MATERIALS PROVIDED below:

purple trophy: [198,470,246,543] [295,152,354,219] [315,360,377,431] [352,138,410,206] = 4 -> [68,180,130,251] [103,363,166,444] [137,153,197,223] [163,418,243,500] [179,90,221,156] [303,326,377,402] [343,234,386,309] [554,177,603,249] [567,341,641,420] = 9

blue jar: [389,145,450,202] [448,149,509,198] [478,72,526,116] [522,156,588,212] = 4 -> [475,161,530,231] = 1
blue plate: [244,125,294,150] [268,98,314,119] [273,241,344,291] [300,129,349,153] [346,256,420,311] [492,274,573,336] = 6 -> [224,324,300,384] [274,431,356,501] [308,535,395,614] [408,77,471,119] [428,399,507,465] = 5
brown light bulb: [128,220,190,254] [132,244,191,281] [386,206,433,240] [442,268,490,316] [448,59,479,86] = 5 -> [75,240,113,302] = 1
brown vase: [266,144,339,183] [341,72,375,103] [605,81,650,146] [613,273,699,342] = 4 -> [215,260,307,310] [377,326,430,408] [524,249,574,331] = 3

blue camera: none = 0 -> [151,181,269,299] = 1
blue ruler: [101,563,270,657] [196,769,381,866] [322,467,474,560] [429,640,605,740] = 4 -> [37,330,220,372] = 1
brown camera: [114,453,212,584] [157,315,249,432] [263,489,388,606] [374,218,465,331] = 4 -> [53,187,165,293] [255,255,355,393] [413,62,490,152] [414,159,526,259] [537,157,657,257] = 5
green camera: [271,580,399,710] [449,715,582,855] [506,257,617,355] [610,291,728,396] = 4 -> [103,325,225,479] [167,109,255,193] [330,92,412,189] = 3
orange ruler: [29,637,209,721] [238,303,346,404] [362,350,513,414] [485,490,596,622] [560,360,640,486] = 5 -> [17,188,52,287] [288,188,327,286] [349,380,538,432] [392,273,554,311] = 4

End of MATERIALS PROVIDED.

REQUIREMENT ▸ Every record must appear in the answer exactly as written.

OUTPUT FOR THIS TASK ▸
purple trophy: [198,470,246,543] [295,152,354,219] [315,360,377,431] [352,138,410,206] = 4 -> [68,180,130,251] [103,363,166,444] [137,153,197,223] [163,418,243,500] [179,90,221,156] [303,326,377,402] [343,234,386,309] [554,177,603,249] [567,341,641,420] = 9

blue jar: [389,145,450,202] [448,149,509,198] [478,72,526,116] [522,156,588,212] = 4 -> [475,161,530,231] = 1
blue plate: [244,125,294,150] [268,98,314,119] [273,241,344,291] [300,129,349,153] [346,256,420,311] [492,274,573,336] = 6 -> [224,324,300,384] [274,431,356,501] [308,535,395,614] [408,77,471,119] [428,399,507,465] = 5
brown light bulb: [128,220,190,254] [132,244,191,281] [386,206,433,240] [442,268,490,316] [448,59,479,86] = 5 -> [75,240,113,302] = 1
brown vase: [266,144,339,183] [341,72,375,103] [605,81,650,146] [613,273,699,342] = 4 -> [215,260,307,310] [377,326,430,408] [524,249,574,331] = 3

blue camera: none = 0 -> [151,181,269,299] = 1
blue ruler: [101,563,270,657] [196,769,381,866] [322,467,474,560] [429,640,605,740] = 4 -> [37,330,220,372] = 1
brown camera: [114,453,212,584] [157,315,249,432] [263,489,388,606] [374,218,465,331] = 4 -> [53,187,165,293] [255,255,355,393] [413,62,490,152] [414,159,526,259] [537,157,657,257] = 5
green camera: [271,580,399,710] [449,715,582,855] [506,257,617,355] [610,291,728,396] = 4 -> [103,325,225,479] [167,109,255,193] [330,92,412,189] = 3
orange ruler: [29,637,209,721] [238,303,346,404] [362,350,513,414] [485,490,596,622] [560,360,640,486] = 5 -> [17,188,52,287] [288,188,327,286] [349,380,538,432] [392,273,554,311] = 4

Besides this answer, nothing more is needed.